The data —
_ _ _ _ _ _ _

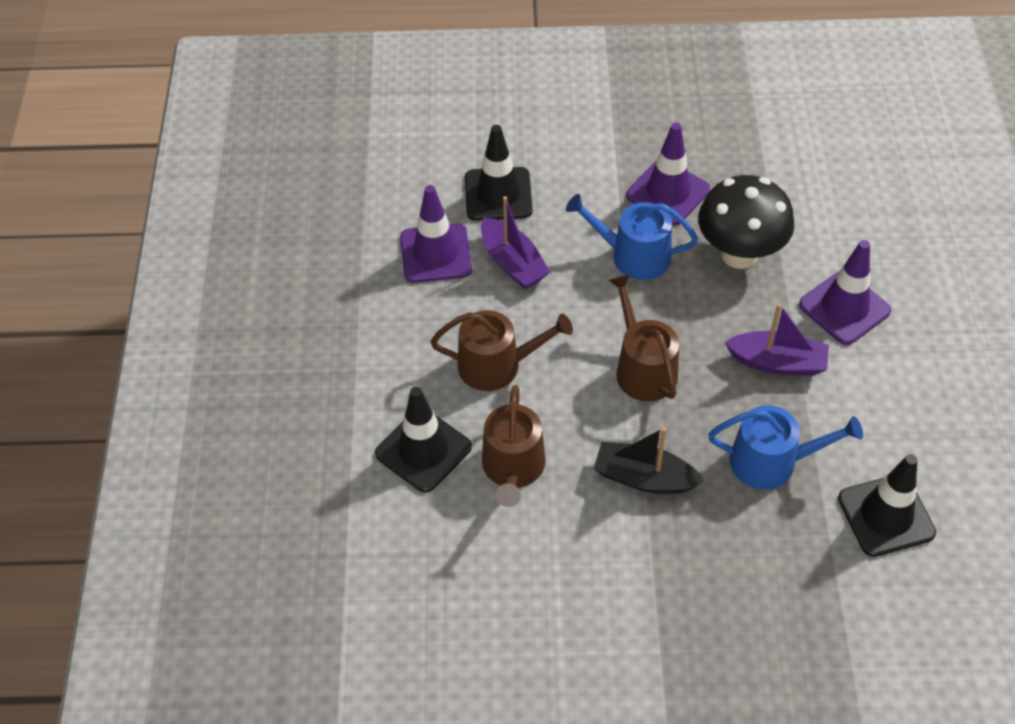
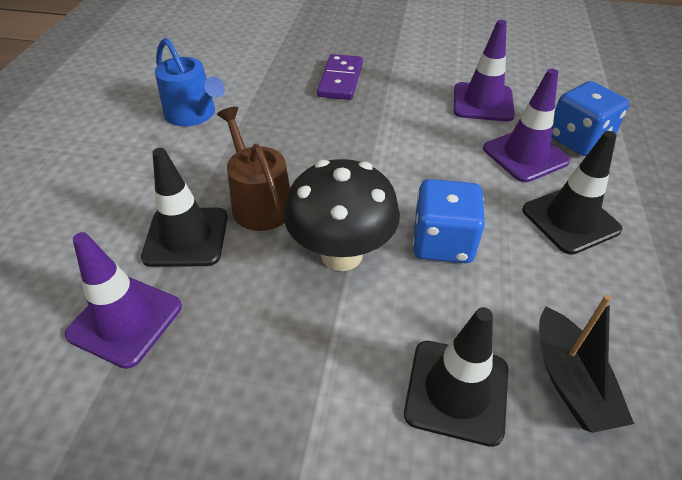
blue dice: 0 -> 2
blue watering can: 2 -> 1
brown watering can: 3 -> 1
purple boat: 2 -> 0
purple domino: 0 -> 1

_ _ _ _ _ _ _

What is being asked — For each line above that contains the word "watering", copy that line.

Exercise response —
blue watering can: 2 -> 1
brown watering can: 3 -> 1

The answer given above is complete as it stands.